■ INSTRUCTIONS FOR THE TASK: Could you reproduce the entries exactly, omitting every picture?
━━━━
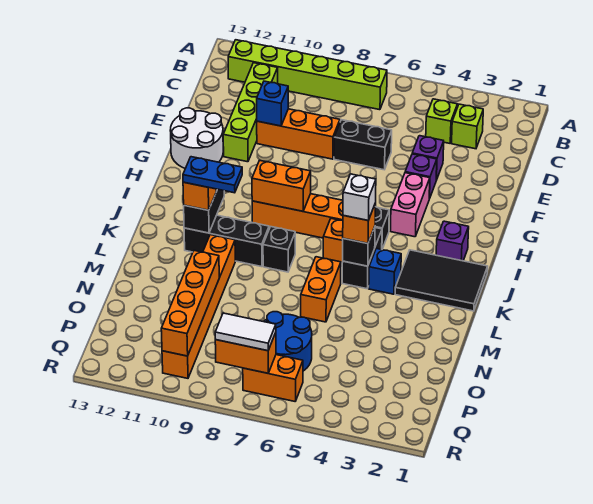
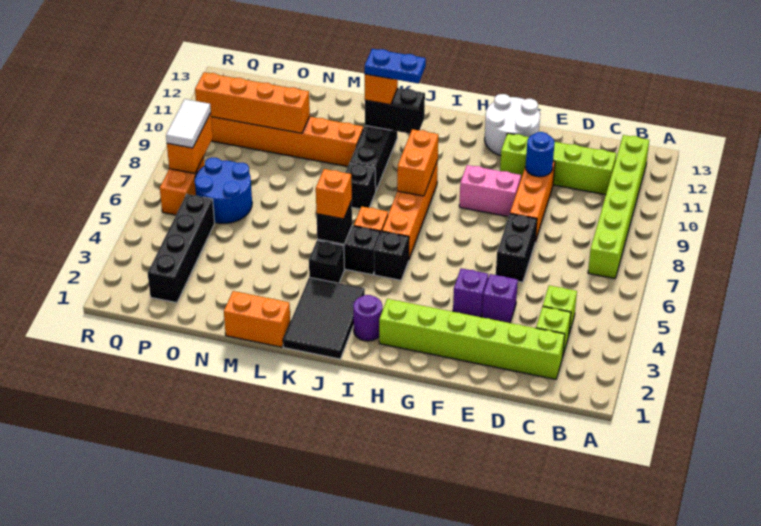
none -> lime brick C2:H2 level 1
blue brick E10 level 2 -> blue round brick E10 level 2
pink brick G4:H4 level 1 -> pink brick F9:G9 level 1
purple brick I2 level 1 -> purple round brick I2 level 1
blue brick K4 level 1 -> black brick K4 level 1
white brick K5 level 4 -> none
blue plate K10:K11 level 4 -> blue plate J11:K11 level 4
orange brick L6:M6 level 1 -> orange brick L1:M1 level 1
none -> black brick P2:P5 level 1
━━━━
■ ANSWER TO THIS PROBLEM:
none -> lime brick C2:H2 level 1
blue brick E10 level 2 -> blue round brick E10 level 2
pink brick G4:H4 level 1 -> pink brick F9:G9 level 1
purple brick I2 level 1 -> purple round brick I2 level 1
blue brick K4 level 1 -> black brick K4 level 1
white brick K5 level 4 -> none
blue plate K10:K11 level 4 -> blue plate J11:K11 level 4
orange brick L6:M6 level 1 -> orange brick L1:M1 level 1
none -> black brick P2:P5 level 1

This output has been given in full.